### RECORD SET:
┌──
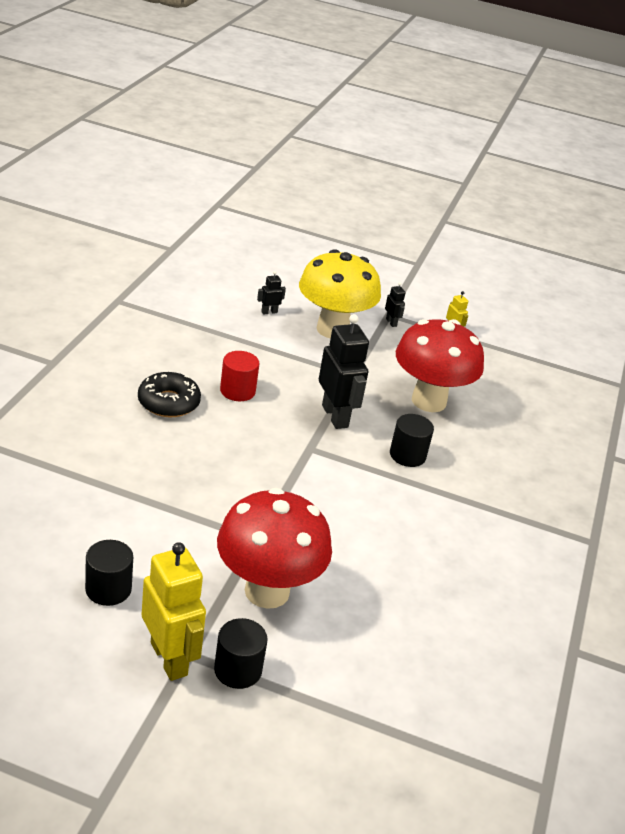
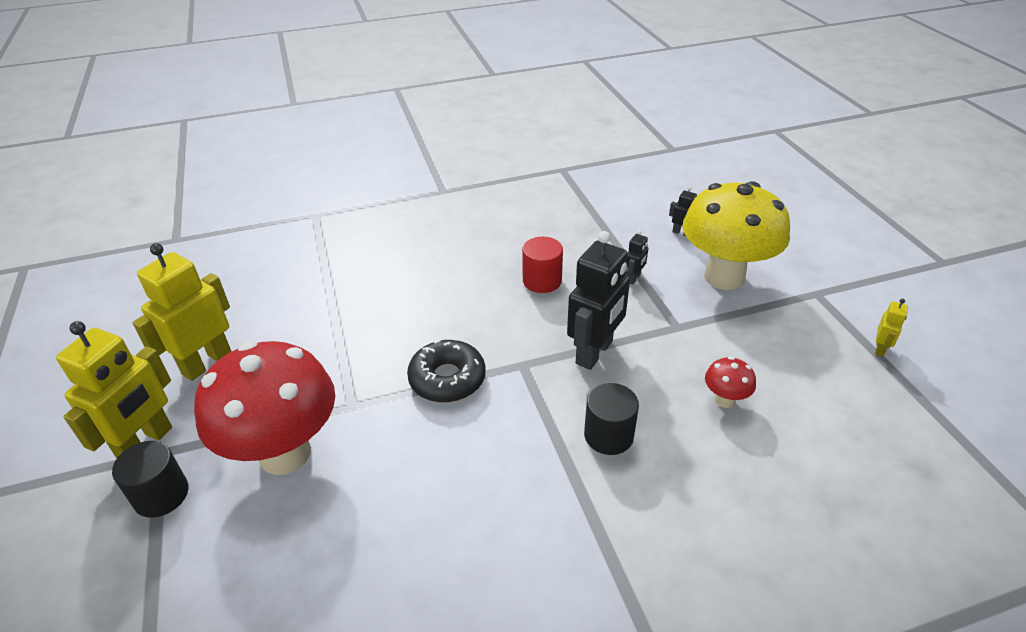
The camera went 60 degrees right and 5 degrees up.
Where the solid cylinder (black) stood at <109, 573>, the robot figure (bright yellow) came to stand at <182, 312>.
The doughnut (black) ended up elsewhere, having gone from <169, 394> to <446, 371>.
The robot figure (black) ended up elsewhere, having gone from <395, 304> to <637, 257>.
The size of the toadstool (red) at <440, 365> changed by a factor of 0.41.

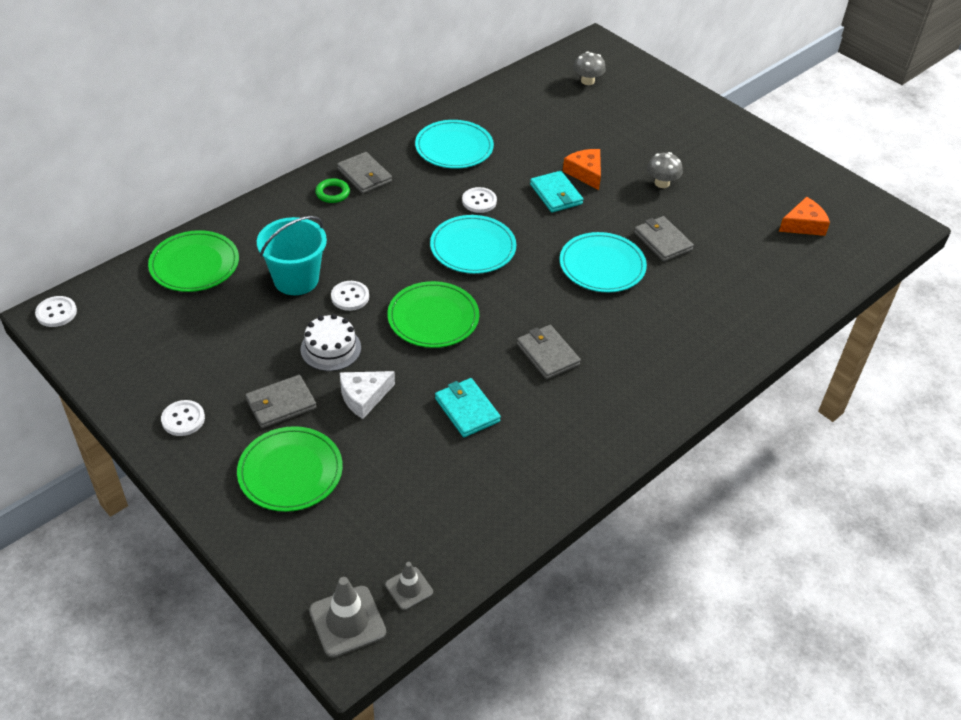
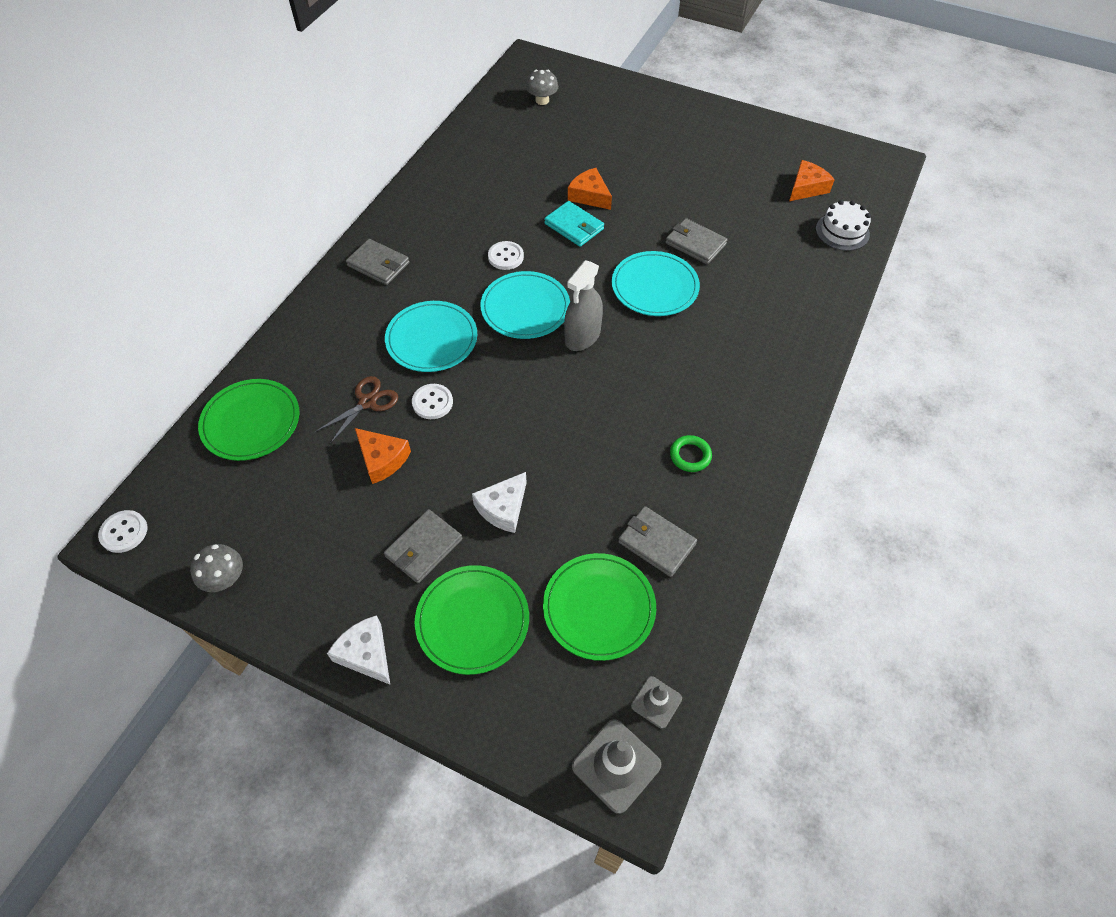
The camera went 20 degrees left and 10 degrees up.
The second view lost the sewing button (snow-white) at <183, 418>.
Where the pail (turquoise) stood at <292, 255>, the shears (brown) came to stand at <356, 410>.
The cake (snow-white) ended up elsewhere, having gone from <330, 342> to <843, 225>.
The ring (green) ended up elsewhere, having gone from <332, 190> to <691, 453>.
The plate (green) ended up elsewhere, having gone from <433, 314> to <599, 607>.
The plate (turquoise) ended up elsewhere, having gone from <454, 144> to <431, 336>.
The second view lost the wallet (turquoise) at <468, 407>.
The wallet (ash-grey) ended up elsewhere, having gone from <549, 352> to <657, 541>.
The toadstool (ash-grey) ended up elsewhere, having gone from <665, 170> to <216, 568>.
The second view gained the cheese (snow-white) at <358, 650>.
The second view gained the cheese (orange-coloured) at <383, 456>.
The second view gained the spray cleaner (ash-grey) at <583, 305>.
└──
Omit the pictures. Transcribe every record exactly.

### SOLUTION FOR THIS EXERCISE:
The camera went 60 degrees right and 5 degrees up.
Where the solid cylinder (black) stood at <109, 573>, the robot figure (bright yellow) came to stand at <182, 312>.
The doughnut (black) ended up elsewhere, having gone from <169, 394> to <446, 371>.
The robot figure (black) ended up elsewhere, having gone from <395, 304> to <637, 257>.
The size of the toadstool (red) at <440, 365> changed by a factor of 0.41.

The camera went 20 degrees left and 10 degrees up.
The second view lost the sewing button (snow-white) at <183, 418>.
Where the pail (turquoise) stood at <292, 255>, the shears (brown) came to stand at <356, 410>.
The cake (snow-white) ended up elsewhere, having gone from <330, 342> to <843, 225>.
The ring (green) ended up elsewhere, having gone from <332, 190> to <691, 453>.
The plate (green) ended up elsewhere, having gone from <433, 314> to <599, 607>.
The plate (turquoise) ended up elsewhere, having gone from <454, 144> to <431, 336>.
The second view lost the wallet (turquoise) at <468, 407>.
The wallet (ash-grey) ended up elsewhere, having gone from <549, 352> to <657, 541>.
The toadstool (ash-grey) ended up elsewhere, having gone from <665, 170> to <216, 568>.
The second view gained the cheese (snow-white) at <358, 650>.
The second view gained the cheese (orange-coloured) at <383, 456>.
The second view gained the spray cleaner (ash-grey) at <583, 305>.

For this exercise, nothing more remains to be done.